* **What is being asked**:
Please pick out every line in the items below that contains the word "italic", matching case exactly.
-- BEGIN --
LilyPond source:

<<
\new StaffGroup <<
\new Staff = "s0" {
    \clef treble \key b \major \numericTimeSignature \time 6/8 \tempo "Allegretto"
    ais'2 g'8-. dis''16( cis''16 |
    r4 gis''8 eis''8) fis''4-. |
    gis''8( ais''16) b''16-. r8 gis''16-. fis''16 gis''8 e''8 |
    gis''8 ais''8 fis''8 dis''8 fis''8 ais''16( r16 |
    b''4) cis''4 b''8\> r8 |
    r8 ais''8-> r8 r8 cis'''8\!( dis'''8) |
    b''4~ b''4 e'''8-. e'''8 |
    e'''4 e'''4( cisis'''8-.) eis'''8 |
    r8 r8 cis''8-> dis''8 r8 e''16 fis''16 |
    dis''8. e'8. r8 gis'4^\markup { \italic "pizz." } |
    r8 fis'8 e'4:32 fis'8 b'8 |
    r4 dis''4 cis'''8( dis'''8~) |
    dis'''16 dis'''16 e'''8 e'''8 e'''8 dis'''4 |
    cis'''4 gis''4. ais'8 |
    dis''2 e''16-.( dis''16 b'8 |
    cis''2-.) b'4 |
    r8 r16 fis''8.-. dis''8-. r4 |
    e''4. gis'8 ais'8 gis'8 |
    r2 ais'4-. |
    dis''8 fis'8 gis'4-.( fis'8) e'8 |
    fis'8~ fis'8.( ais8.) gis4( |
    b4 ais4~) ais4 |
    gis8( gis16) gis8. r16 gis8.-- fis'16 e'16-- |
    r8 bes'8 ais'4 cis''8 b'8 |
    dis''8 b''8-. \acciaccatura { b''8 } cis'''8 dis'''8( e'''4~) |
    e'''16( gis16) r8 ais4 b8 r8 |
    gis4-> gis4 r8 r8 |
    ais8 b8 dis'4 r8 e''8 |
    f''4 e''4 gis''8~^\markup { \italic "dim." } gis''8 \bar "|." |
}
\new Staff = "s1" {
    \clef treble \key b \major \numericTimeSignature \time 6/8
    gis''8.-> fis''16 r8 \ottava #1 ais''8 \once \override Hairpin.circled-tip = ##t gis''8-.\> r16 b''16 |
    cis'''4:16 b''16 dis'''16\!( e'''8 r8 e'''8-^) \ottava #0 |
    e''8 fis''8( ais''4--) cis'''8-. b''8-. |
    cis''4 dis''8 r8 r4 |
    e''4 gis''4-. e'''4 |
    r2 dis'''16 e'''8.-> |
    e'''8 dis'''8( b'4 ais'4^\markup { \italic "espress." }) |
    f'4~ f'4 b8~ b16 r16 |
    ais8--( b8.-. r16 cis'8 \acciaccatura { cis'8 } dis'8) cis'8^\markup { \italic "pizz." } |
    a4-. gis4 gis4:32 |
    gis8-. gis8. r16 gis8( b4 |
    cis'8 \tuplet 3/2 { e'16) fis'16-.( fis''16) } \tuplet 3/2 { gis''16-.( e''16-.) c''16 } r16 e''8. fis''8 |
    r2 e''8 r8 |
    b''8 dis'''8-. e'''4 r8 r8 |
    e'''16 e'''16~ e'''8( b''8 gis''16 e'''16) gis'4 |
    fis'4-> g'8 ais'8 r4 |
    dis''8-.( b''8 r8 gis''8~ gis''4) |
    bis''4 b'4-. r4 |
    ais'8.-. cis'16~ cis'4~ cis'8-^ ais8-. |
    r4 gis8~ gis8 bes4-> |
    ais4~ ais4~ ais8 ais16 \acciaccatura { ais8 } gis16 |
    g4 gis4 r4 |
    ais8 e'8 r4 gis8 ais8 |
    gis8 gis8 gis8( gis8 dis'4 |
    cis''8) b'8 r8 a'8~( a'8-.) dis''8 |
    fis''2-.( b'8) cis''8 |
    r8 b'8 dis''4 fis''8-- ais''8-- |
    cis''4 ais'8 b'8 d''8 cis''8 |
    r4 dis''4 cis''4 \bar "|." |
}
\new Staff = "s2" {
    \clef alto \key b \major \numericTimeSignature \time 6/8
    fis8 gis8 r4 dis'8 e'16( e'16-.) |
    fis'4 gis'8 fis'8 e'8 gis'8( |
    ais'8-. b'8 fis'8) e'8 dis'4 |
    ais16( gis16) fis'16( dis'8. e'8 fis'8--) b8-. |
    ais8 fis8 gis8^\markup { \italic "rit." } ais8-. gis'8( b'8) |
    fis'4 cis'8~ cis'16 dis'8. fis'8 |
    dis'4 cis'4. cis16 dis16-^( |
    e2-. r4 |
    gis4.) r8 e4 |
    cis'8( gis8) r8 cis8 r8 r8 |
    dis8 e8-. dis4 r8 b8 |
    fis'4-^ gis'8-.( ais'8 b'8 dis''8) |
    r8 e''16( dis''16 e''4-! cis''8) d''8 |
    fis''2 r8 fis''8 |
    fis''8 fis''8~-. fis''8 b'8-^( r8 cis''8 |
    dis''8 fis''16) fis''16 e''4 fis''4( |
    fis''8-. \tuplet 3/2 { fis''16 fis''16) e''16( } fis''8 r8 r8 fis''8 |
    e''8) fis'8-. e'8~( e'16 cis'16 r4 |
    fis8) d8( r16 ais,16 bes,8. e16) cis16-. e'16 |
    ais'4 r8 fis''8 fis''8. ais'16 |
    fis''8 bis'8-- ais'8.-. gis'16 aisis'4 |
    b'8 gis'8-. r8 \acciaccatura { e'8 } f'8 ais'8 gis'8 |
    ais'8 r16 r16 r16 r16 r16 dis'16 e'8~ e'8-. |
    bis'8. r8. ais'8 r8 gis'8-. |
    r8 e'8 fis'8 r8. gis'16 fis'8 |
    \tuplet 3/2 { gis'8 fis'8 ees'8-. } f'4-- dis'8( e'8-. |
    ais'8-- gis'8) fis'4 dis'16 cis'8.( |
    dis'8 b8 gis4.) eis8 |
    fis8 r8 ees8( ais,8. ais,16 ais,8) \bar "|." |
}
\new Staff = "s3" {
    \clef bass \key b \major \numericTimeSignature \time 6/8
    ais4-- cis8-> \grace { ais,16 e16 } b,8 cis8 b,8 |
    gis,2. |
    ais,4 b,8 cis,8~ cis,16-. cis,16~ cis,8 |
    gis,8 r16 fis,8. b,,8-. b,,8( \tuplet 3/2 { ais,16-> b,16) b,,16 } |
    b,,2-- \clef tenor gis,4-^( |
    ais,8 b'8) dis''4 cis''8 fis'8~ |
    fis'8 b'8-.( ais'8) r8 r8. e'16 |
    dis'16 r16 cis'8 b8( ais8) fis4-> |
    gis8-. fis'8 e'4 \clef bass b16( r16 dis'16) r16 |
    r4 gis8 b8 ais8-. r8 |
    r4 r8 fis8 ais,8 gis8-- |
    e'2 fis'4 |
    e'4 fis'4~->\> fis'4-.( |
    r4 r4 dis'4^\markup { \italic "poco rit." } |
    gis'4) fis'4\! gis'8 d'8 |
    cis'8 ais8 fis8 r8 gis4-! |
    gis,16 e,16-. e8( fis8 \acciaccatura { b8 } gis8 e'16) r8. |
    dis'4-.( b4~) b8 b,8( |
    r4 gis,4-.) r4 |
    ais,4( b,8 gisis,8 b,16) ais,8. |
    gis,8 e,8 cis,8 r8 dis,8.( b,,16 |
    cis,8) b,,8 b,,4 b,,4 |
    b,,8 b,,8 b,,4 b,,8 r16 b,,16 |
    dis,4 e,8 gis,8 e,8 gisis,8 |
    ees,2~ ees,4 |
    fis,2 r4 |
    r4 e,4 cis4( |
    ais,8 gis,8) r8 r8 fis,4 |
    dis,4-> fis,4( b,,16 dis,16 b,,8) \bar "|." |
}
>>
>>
-- END --
* **The answer**:
    dis''8. e'8. r8 gis'4^\markup { \italic "pizz." } |
    f''4 e''4 gis''8~^\markup { \italic "dim." } gis''8 \bar "|." |
    e'''8 dis'''8( b'4 ais'4^\markup { \italic "espress." }) |
    ais8--( b8.-. r16 cis'8 \acciaccatura { cis'8 } dis'8) cis'8^\markup { \italic "pizz." } |
    ais8 fis8 gis8^\markup { \italic "rit." } ais8-. gis'8( b'8) |
    r4 r4 dis'4^\markup { \italic "poco rit." } |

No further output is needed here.